**EXERCISE**
Excluding pictures, retype exactly the lines from the one with "pink watering can" through the end of the records that follow.
=== Begin Enclosure ===
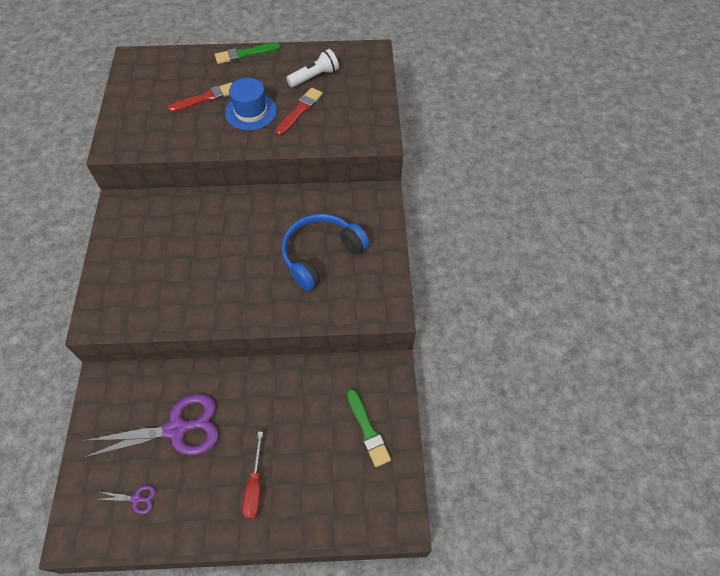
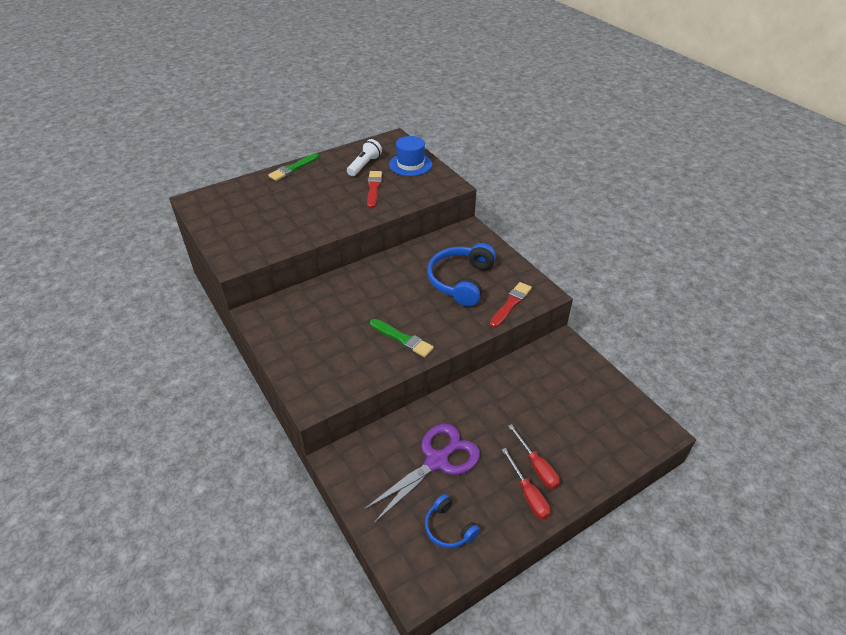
camera: 30 degrees left, 15 degrees down
purple scissors [98,485,156,514] -> blue headphones [425,494,480,548]
red brush [168,82,233,112] -> red brush moved to [490,282,532,328]
blue hat [225,78,277,131] -> blue hat moved to [389,136,432,176]
green brush [347,389,391,467] -> green brush moved to [370,319,434,357]
none -> red screwdriver [502,448,550,519]

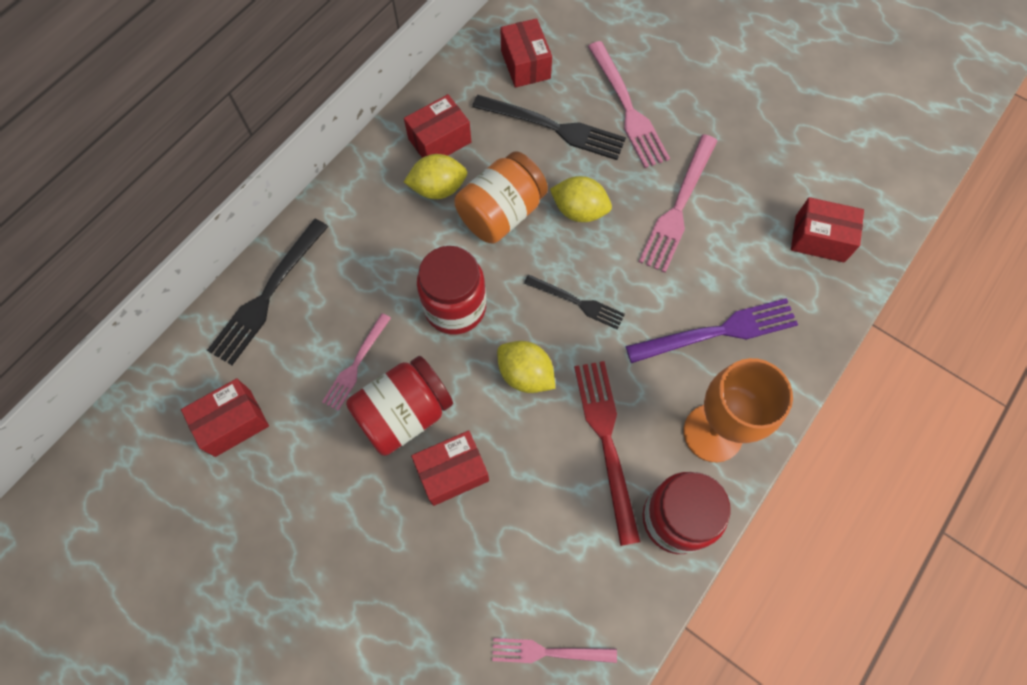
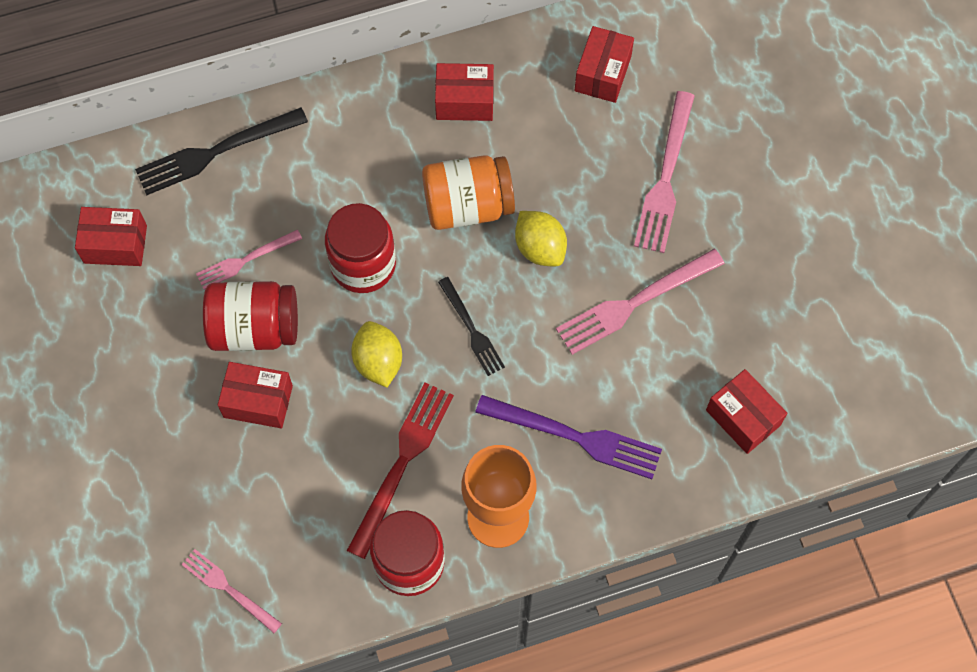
camera: 35 degrees right, 0 degrees up
yellow lemon [404,154,467,199] -> none
black fork [472,95,626,160] -> none

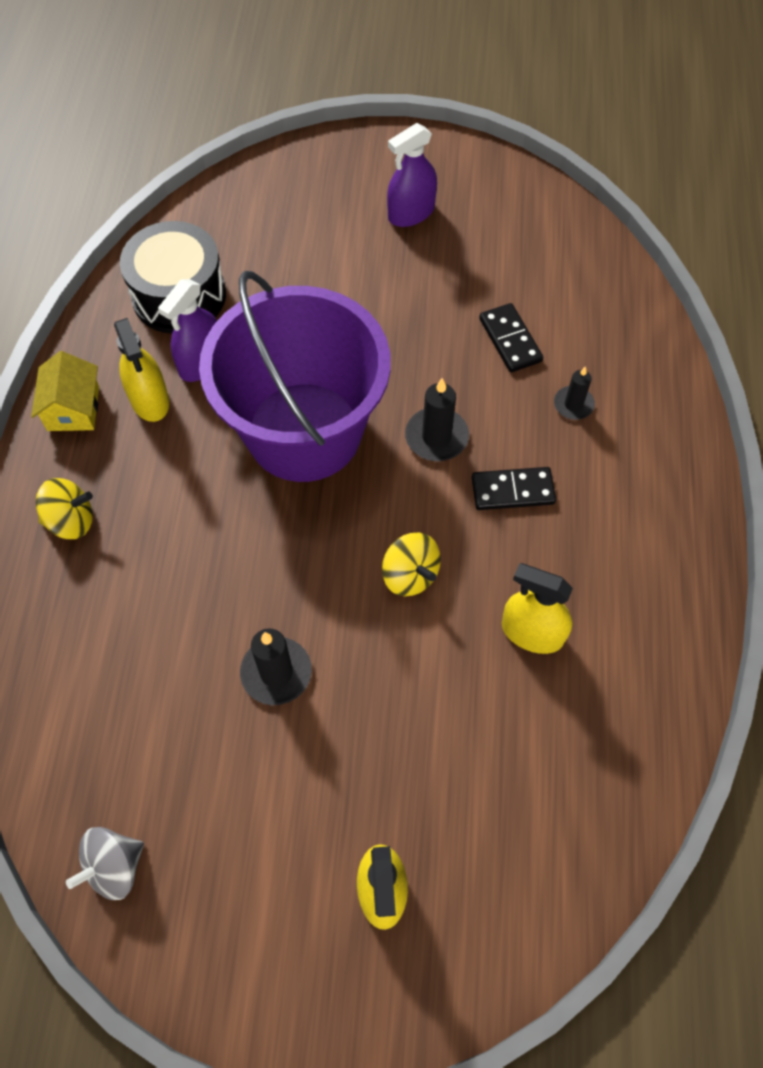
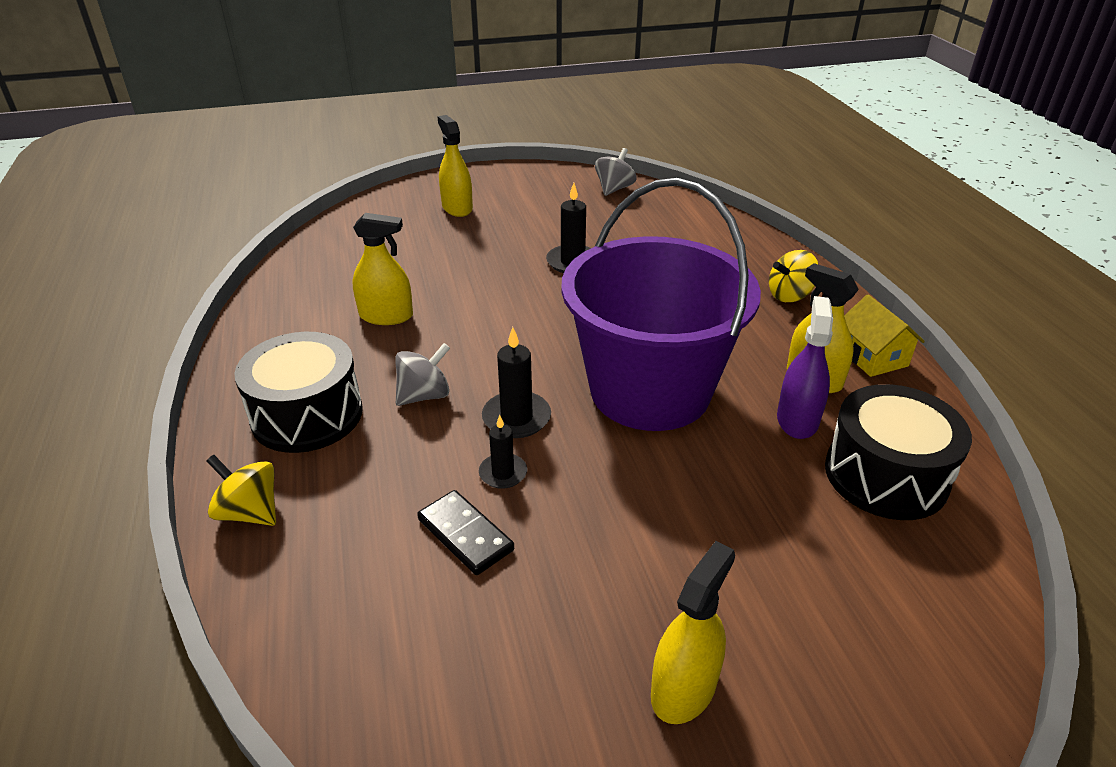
camera: 160 degrees right, 25 degrees down
yellow spinning top [382,533,441,596] -> yellow spinning top moved to [206,455,276,526]
purple spray bottle [387,123,437,227] -> yellow spray bottle [651,541,735,724]
black domino [472,467,556,510] -> grey spinning top [395,343,450,406]
black candle [554,366,595,420] -> black candle moved to [479,415,527,489]
none -> black drum [234,332,363,453]

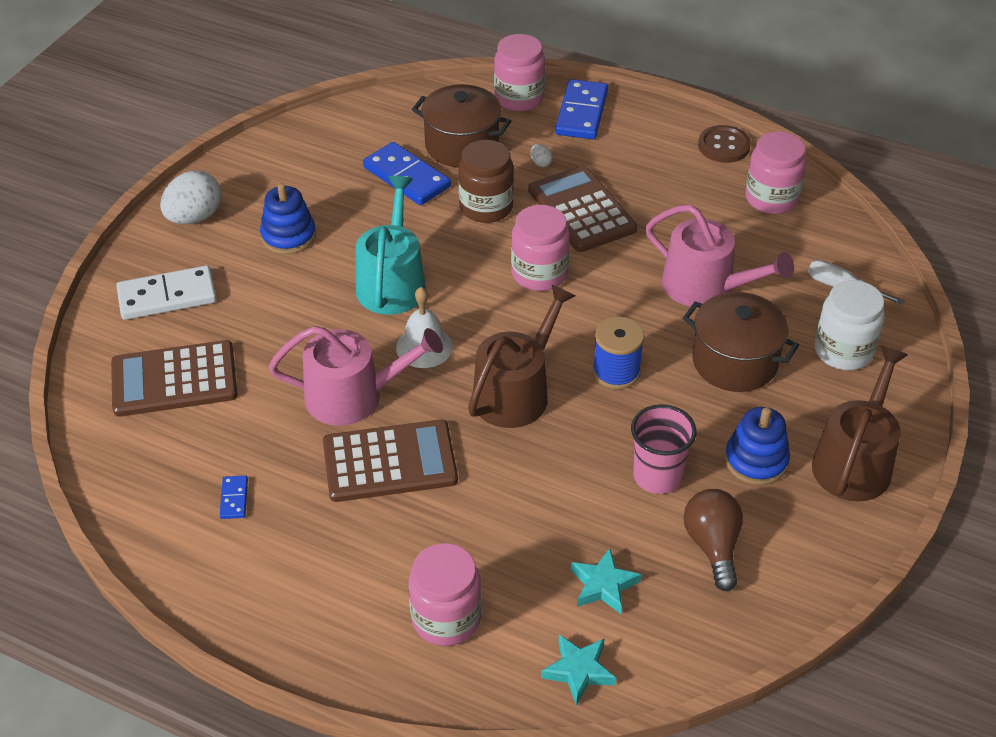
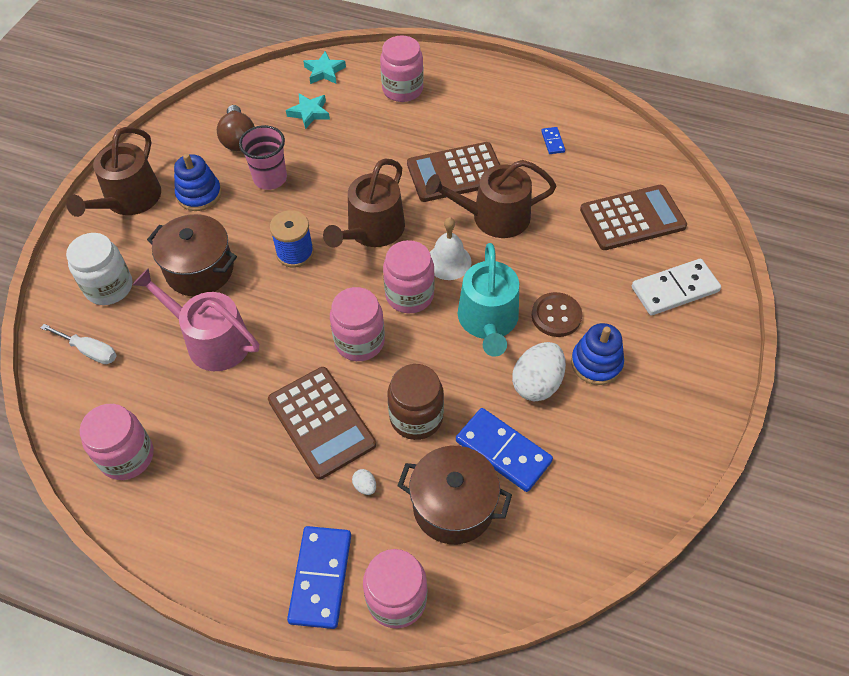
camera: 175 degrees right, 10 degrees up
white egg [160,171,222,224] -> white egg moved to [512,342,566,401]
pink watering can [268,326,443,426] -> brown watering can [426,160,556,238]
brown button [698,125,751,163] -> brown button moved to [532,292,582,337]
none -> pink jar [383,240,435,313]

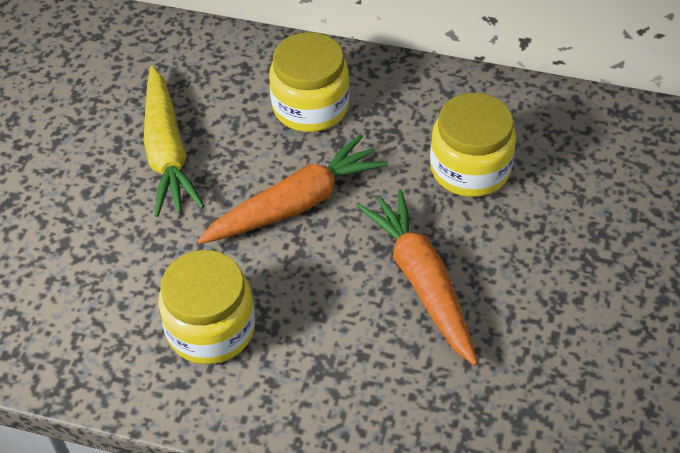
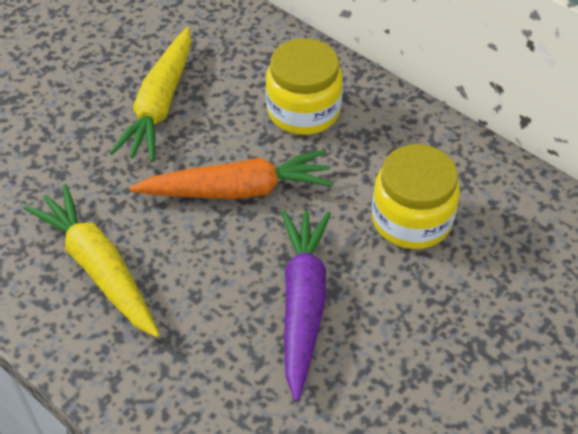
camera: 25 degrees right, 0 degrees up
yellow jar [158,250,255,364] -> yellow carrot [24,184,160,338]
orange carrot [357,189,478,366] -> purple carrot [282,210,331,401]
=== End Enclosure ===
**OUTPUT FOR THIS EXERCISE**
pink watering can [268,326,443,426] -> brown watering can [426,160,556,238]
brown button [698,125,751,163] -> brown button moved to [532,292,582,337]
none -> pink jar [383,240,435,313]

camera: 25 degrees right, 0 degrees up
yellow jar [158,250,255,364] -> yellow carrot [24,184,160,338]
orange carrot [357,189,478,366] -> purple carrot [282,210,331,401]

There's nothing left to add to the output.